PROBLEM TO WORK ON: In the entries below, find the line with "R1: 47k (+3V3, N15) -> 47k (+3V3, N1)" and print exactly every line from there up to and including the line with "C1: 33nF (+24V, GND) -> 1uF (+24V, GND)", with no other lines.

DATA TO EXAMINE:
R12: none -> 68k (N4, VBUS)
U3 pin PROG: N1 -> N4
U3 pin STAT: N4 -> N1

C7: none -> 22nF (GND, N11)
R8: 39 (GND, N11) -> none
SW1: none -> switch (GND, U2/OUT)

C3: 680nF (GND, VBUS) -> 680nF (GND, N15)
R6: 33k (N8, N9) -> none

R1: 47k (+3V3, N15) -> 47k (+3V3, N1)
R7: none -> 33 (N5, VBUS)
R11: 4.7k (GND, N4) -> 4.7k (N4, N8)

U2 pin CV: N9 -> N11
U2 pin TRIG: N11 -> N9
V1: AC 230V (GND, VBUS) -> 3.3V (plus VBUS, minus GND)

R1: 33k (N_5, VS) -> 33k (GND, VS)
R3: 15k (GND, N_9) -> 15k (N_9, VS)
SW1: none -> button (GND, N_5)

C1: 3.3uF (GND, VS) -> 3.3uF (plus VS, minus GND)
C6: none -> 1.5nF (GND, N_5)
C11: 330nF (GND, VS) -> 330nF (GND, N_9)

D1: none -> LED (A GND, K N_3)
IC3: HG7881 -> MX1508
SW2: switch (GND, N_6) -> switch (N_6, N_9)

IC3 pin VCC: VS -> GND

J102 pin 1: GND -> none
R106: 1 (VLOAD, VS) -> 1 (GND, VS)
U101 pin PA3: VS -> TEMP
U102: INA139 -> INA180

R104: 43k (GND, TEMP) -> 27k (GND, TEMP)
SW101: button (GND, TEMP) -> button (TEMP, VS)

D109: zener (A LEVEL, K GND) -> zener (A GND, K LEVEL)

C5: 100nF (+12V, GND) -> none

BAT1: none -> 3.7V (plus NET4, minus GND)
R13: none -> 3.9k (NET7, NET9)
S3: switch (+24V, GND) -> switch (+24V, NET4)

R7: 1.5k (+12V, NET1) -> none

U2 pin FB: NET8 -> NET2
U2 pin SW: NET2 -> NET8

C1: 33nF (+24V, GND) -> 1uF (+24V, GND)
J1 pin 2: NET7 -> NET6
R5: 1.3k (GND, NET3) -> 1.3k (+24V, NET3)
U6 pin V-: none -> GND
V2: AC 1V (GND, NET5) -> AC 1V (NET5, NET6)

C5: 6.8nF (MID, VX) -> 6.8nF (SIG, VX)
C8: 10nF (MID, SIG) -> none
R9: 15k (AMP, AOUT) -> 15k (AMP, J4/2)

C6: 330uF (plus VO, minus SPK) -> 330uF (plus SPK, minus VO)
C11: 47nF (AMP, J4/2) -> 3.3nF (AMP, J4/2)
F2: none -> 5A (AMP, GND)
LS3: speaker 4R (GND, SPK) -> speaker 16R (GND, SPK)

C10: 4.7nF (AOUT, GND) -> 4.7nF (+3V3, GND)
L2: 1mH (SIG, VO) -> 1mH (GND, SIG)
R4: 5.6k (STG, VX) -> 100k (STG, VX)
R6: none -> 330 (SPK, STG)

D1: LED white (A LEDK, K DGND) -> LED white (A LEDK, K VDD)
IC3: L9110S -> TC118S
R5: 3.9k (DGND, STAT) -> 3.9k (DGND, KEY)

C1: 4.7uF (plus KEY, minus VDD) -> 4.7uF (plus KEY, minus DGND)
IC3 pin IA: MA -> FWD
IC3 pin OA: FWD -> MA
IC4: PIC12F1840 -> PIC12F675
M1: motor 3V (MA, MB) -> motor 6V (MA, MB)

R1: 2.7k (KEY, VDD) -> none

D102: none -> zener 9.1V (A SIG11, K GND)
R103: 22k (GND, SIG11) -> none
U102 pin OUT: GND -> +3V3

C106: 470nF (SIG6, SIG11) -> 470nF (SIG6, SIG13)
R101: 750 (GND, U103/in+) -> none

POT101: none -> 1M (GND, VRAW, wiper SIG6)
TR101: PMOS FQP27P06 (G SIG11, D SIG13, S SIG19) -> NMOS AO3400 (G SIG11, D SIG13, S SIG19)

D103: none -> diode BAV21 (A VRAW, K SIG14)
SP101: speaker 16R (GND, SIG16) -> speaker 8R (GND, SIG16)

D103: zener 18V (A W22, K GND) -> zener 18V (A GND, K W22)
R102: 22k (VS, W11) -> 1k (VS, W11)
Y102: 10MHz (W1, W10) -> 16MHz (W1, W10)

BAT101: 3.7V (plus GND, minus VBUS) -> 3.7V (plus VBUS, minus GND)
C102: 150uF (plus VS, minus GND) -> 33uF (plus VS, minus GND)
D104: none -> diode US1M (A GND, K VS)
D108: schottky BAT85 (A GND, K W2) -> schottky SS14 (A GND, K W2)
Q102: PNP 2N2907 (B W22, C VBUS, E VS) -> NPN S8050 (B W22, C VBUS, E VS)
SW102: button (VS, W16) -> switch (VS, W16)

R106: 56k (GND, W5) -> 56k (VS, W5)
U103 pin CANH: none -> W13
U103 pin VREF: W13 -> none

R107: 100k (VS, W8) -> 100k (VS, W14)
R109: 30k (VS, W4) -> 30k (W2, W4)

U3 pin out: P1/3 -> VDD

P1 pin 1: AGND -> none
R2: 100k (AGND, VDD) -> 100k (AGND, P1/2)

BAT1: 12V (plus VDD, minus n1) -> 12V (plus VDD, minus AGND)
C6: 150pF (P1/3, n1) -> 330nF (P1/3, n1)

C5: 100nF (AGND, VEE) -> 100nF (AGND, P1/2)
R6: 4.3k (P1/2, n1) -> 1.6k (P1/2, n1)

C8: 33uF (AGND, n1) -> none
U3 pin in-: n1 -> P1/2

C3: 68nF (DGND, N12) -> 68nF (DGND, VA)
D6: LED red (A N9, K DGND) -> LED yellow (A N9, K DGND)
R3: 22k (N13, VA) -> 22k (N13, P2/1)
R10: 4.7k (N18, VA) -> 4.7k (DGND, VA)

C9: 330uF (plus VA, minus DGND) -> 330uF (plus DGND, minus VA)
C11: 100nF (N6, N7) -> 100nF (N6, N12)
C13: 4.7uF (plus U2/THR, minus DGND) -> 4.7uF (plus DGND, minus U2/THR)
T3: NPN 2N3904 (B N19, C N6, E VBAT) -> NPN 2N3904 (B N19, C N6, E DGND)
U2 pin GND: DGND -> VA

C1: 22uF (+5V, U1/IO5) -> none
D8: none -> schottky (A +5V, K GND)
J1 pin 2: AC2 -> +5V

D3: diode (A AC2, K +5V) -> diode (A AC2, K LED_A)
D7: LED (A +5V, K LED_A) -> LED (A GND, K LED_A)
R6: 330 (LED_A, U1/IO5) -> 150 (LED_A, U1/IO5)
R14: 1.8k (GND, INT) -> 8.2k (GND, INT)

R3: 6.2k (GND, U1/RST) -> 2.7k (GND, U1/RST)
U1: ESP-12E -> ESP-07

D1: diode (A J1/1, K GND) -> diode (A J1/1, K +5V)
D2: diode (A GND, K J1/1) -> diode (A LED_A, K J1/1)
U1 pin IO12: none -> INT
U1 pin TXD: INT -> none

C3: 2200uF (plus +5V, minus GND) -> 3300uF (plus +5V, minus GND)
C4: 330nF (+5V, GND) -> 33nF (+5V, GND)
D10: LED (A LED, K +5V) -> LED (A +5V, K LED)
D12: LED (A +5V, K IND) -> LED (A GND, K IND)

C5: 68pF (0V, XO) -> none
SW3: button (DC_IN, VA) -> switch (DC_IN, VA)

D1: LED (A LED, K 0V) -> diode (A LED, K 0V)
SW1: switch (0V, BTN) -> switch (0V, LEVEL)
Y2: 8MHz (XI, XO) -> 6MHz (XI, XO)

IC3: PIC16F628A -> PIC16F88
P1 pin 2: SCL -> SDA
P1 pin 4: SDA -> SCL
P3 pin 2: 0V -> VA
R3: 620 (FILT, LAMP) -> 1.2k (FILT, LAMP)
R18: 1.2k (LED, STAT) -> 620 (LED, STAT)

COMPLETED EXERCISE:
R1: 47k (+3V3, N15) -> 47k (+3V3, N1)
R7: none -> 33 (N5, VBUS)
R11: 4.7k (GND, N4) -> 4.7k (N4, N8)

U2 pin CV: N9 -> N11
U2 pin TRIG: N11 -> N9
V1: AC 230V (GND, VBUS) -> 3.3V (plus VBUS, minus GND)

R1: 33k (N_5, VS) -> 33k (GND, VS)
R3: 15k (GND, N_9) -> 15k (N_9, VS)
SW1: none -> button (GND, N_5)

C1: 3.3uF (GND, VS) -> 3.3uF (plus VS, minus GND)
C6: none -> 1.5nF (GND, N_5)
C11: 330nF (GND, VS) -> 330nF (GND, N_9)

D1: none -> LED (A GND, K N_3)
IC3: HG7881 -> MX1508
SW2: switch (GND, N_6) -> switch (N_6, N_9)

IC3 pin VCC: VS -> GND

J102 pin 1: GND -> none
R106: 1 (VLOAD, VS) -> 1 (GND, VS)
U101 pin PA3: VS -> TEMP
U102: INA139 -> INA180

R104: 43k (GND, TEMP) -> 27k (GND, TEMP)
SW101: button (GND, TEMP) -> button (TEMP, VS)

D109: zener (A LEVEL, K GND) -> zener (A GND, K LEVEL)

C5: 100nF (+12V, GND) -> none

BAT1: none -> 3.7V (plus NET4, minus GND)
R13: none -> 3.9k (NET7, NET9)
S3: switch (+24V, GND) -> switch (+24V, NET4)

R7: 1.5k (+12V, NET1) -> none

U2 pin FB: NET8 -> NET2
U2 pin SW: NET2 -> NET8

C1: 33nF (+24V, GND) -> 1uF (+24V, GND)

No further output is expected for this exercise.